Pictures don't belong in the copy; print all the records exactly.
─── Information
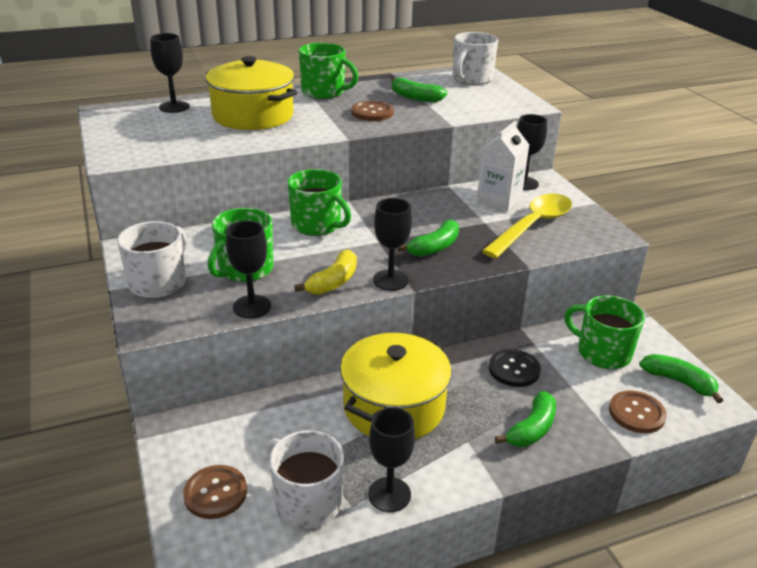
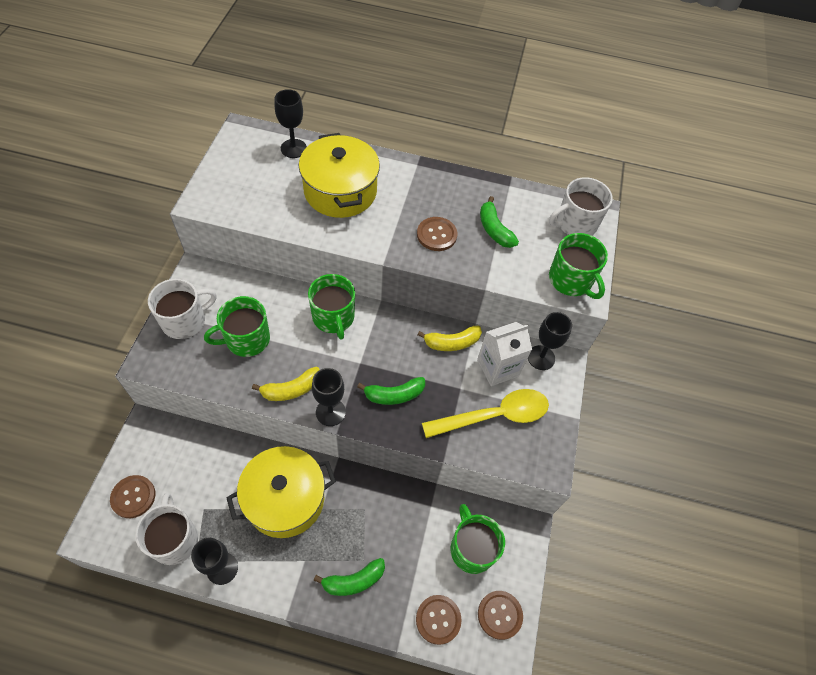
camera: 30 degrees right, 25 degrees up
(252, 306) = (220, 382): black goblet -> none
(324, 92) = (426, 182): green mug -> green mug (571, 280)
(443, 201) = (451, 342): none -> yellow banana
(514, 369) = (392, 520): black button -> none
(679, 382) = (499, 615): green banana -> brown button

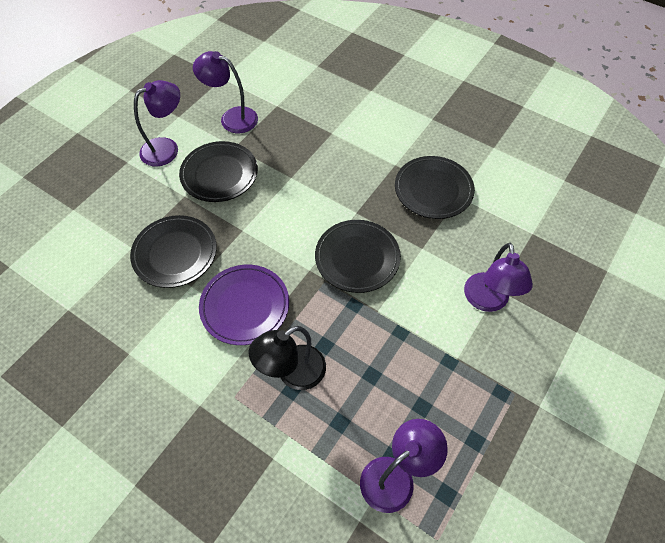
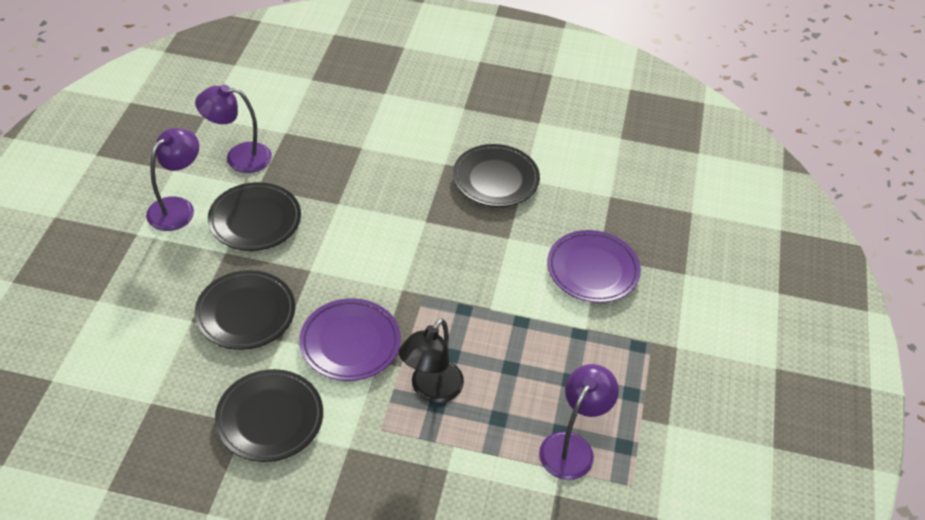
camera: 25 degrees left, 10 degrees down
(357, 258) = (447, 265): black plate -> black plate (270, 418)
(487, 301) = (592, 270): purple lamp -> purple plate

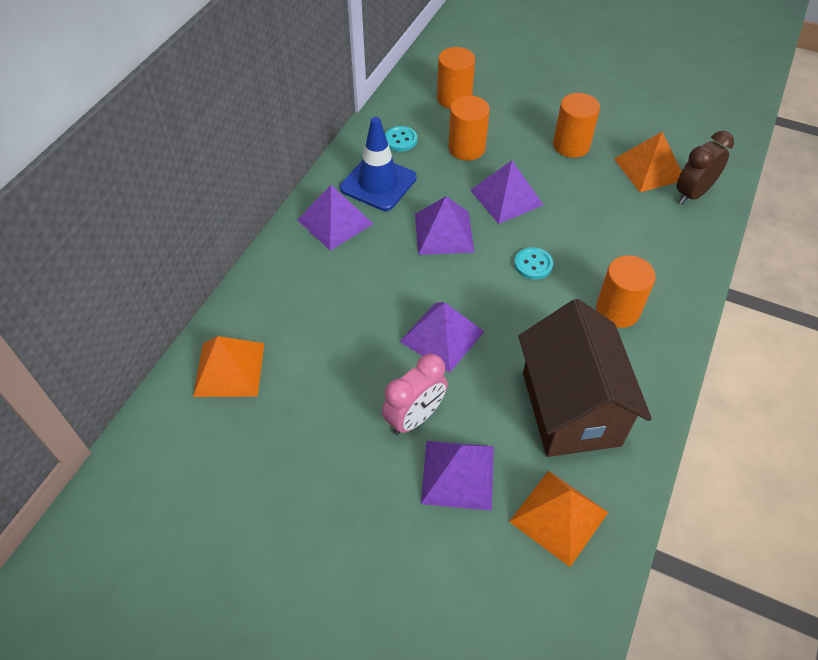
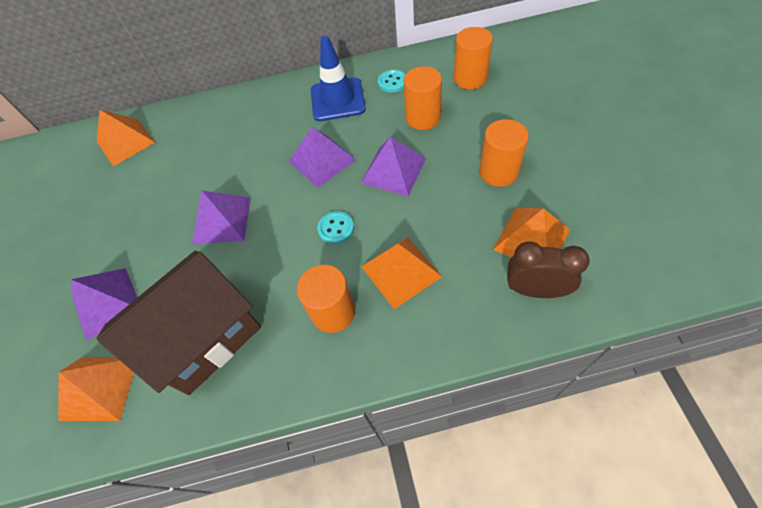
camera: 60 degrees right, 5 degrees up
(335, 221) = (282, 104): purple pyramid -> none
(414, 417) = (141, 250): pink clock -> none
(614, 250) = (401, 271): none -> orange pyramid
──────
*Solution*:
camera: 30 degrees right, 25 degrees up
(252, 306) = (220, 382): black goblet -> none
(324, 92) = (426, 182): green mug -> green mug (571, 280)
(443, 201) = (451, 342): none -> yellow banana
(514, 369) = (392, 520): black button -> none
(679, 382) = (499, 615): green banana -> brown button

camera: 25 degrees left, 10 degrees down
(357, 258) = (447, 265): black plate -> black plate (270, 418)
(487, 301) = (592, 270): purple lamp -> purple plate

camera: 60 degrees right, 5 degrees up
(335, 221) = (282, 104): purple pyramid -> none
(414, 417) = (141, 250): pink clock -> none
(614, 250) = (401, 271): none -> orange pyramid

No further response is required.